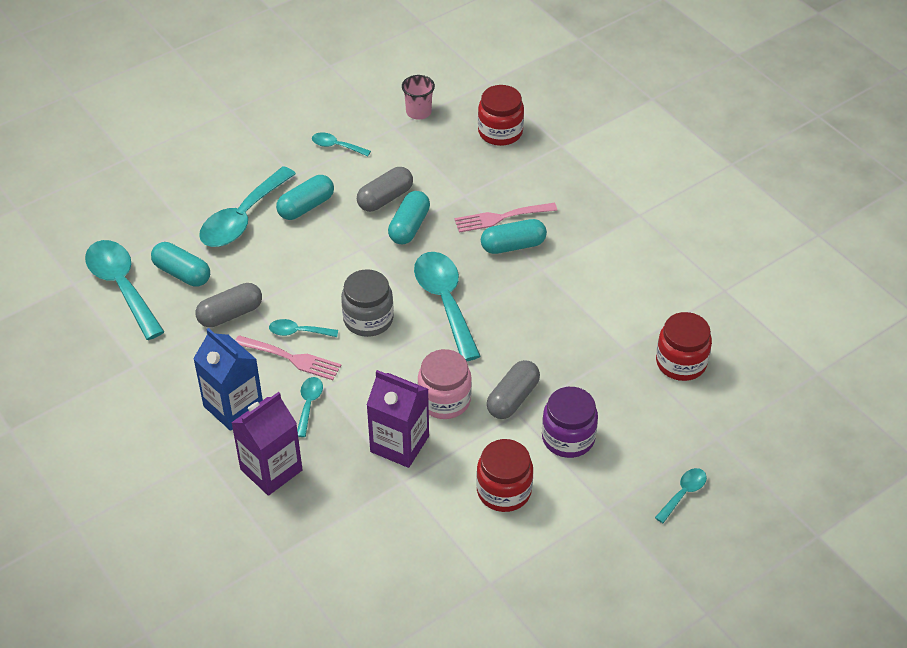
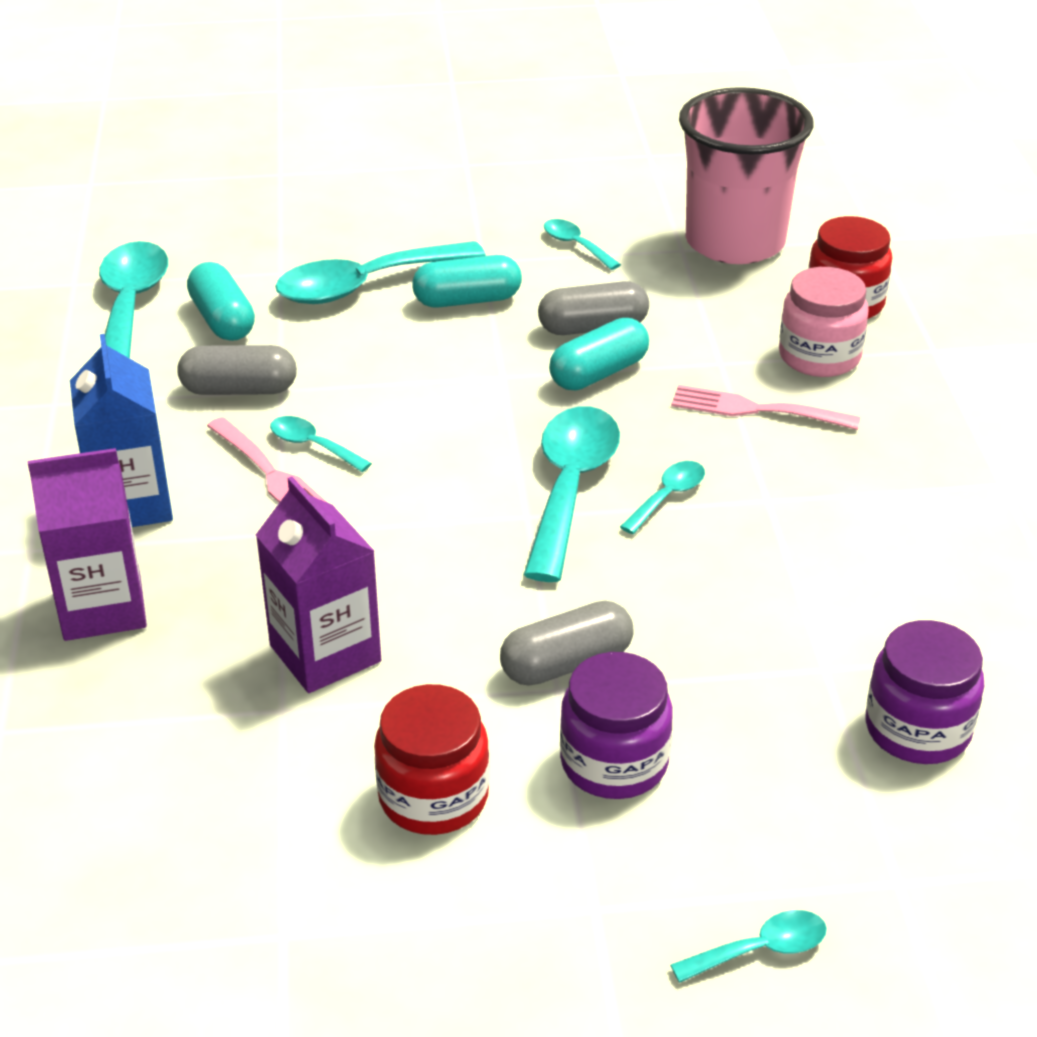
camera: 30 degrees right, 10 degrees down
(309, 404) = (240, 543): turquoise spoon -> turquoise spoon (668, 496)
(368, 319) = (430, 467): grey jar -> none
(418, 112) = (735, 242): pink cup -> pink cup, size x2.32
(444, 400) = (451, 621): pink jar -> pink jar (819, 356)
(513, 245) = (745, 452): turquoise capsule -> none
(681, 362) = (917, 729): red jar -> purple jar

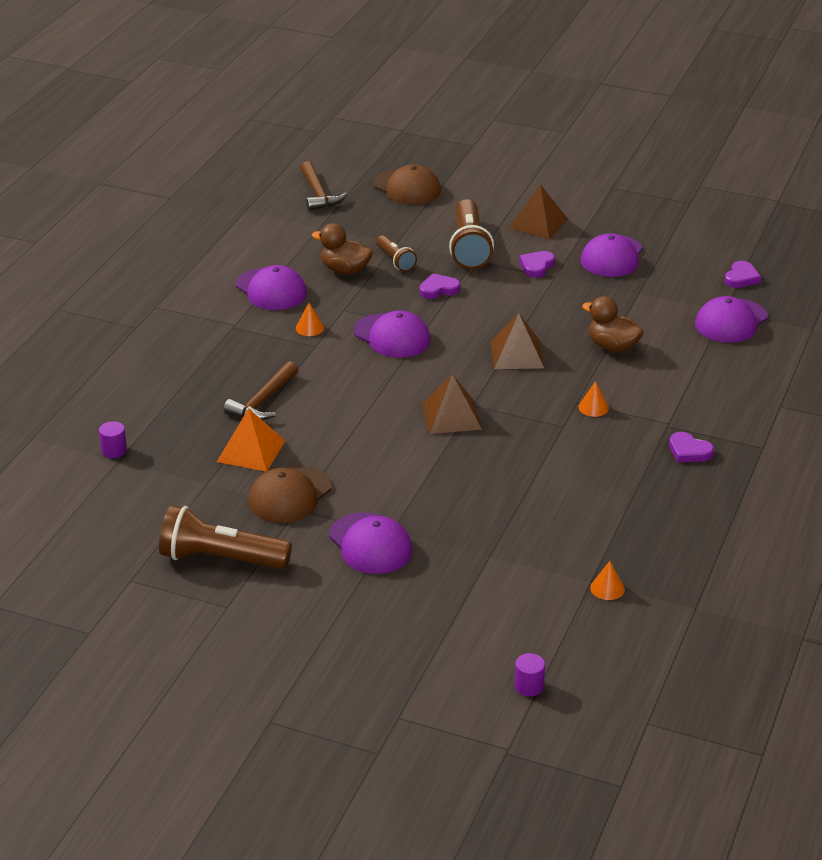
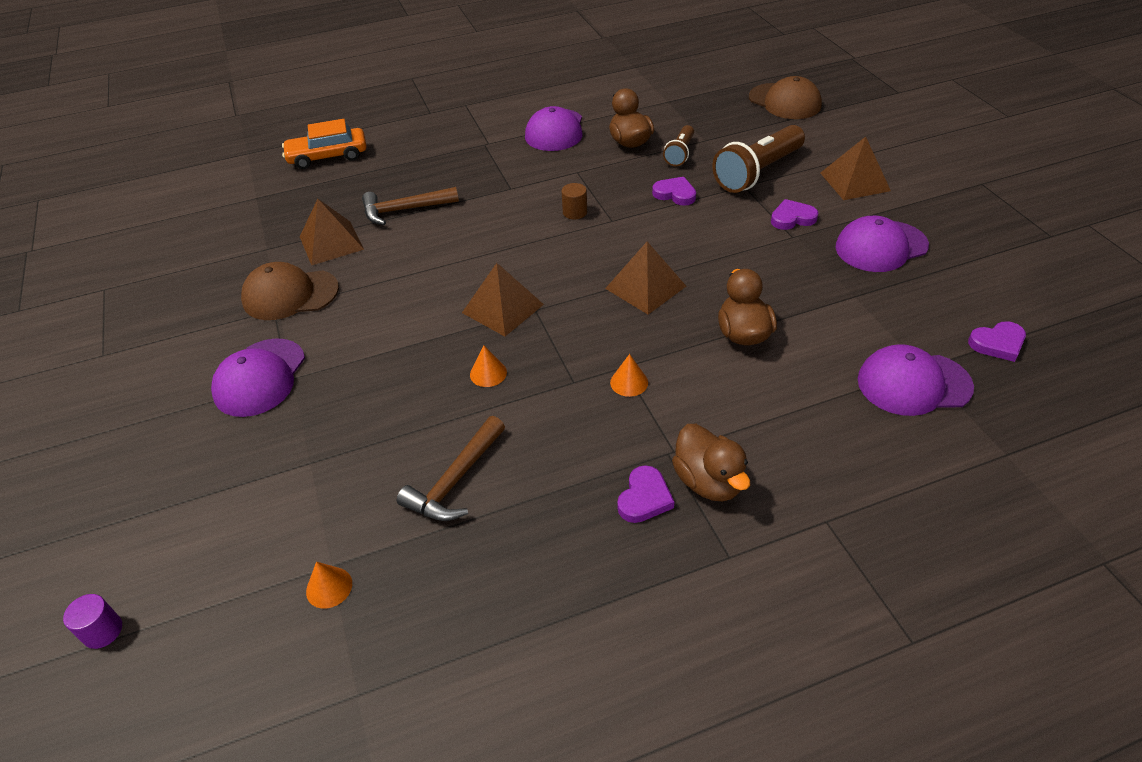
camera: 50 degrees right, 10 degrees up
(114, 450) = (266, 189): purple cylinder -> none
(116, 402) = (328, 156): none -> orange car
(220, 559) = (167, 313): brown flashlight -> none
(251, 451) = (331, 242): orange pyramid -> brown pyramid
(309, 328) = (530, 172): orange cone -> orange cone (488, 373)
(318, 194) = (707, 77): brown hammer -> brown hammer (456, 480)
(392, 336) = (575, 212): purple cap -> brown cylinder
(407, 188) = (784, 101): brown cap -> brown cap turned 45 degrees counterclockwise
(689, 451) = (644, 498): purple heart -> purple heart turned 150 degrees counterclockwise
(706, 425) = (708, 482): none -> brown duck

--------

Task details:
Select and copy each line from the data that includes the word "none".

Solution to this task:
(368, 319) = (430, 467): grey jar -> none
(513, 245) = (745, 452): turquoise capsule -> none
(114, 450) = (266, 189): purple cylinder -> none
(116, 402) = (328, 156): none -> orange car
(220, 559) = (167, 313): brown flashlight -> none
(706, 425) = (708, 482): none -> brown duck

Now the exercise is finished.